Records supplied |
════
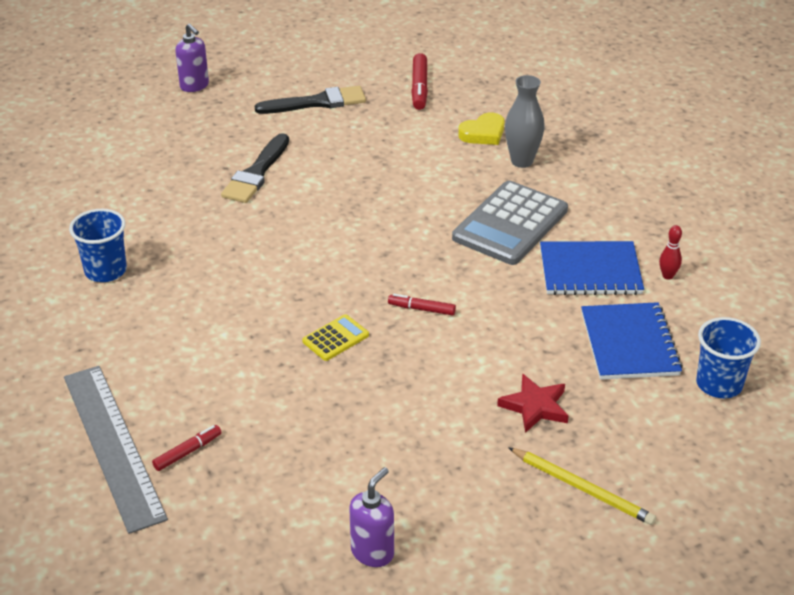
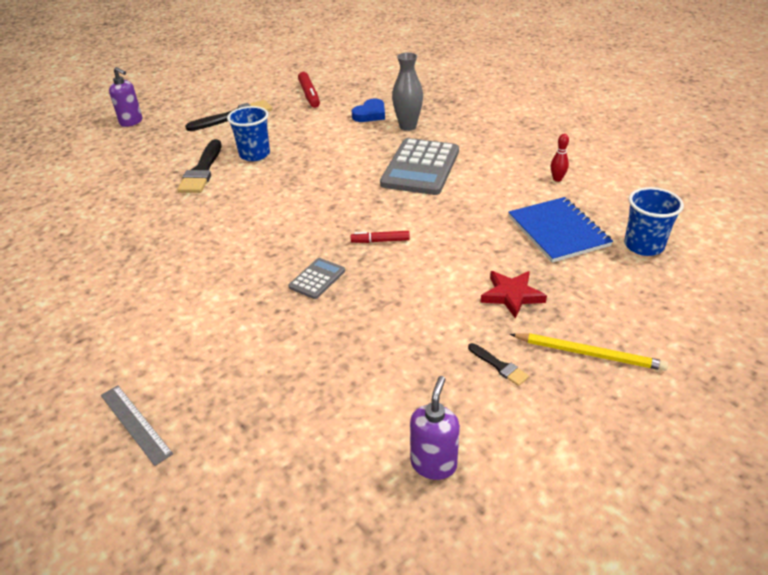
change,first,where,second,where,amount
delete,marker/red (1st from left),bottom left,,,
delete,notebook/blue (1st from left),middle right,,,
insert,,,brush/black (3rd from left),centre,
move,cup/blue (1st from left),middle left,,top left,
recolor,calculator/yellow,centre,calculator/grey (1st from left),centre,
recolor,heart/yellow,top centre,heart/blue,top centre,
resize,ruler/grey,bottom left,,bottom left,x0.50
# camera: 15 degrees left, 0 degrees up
════
Task requirements |
Across the listing, how many lines hold the word "recolor"? Please state that number only.

Solution for this task |
2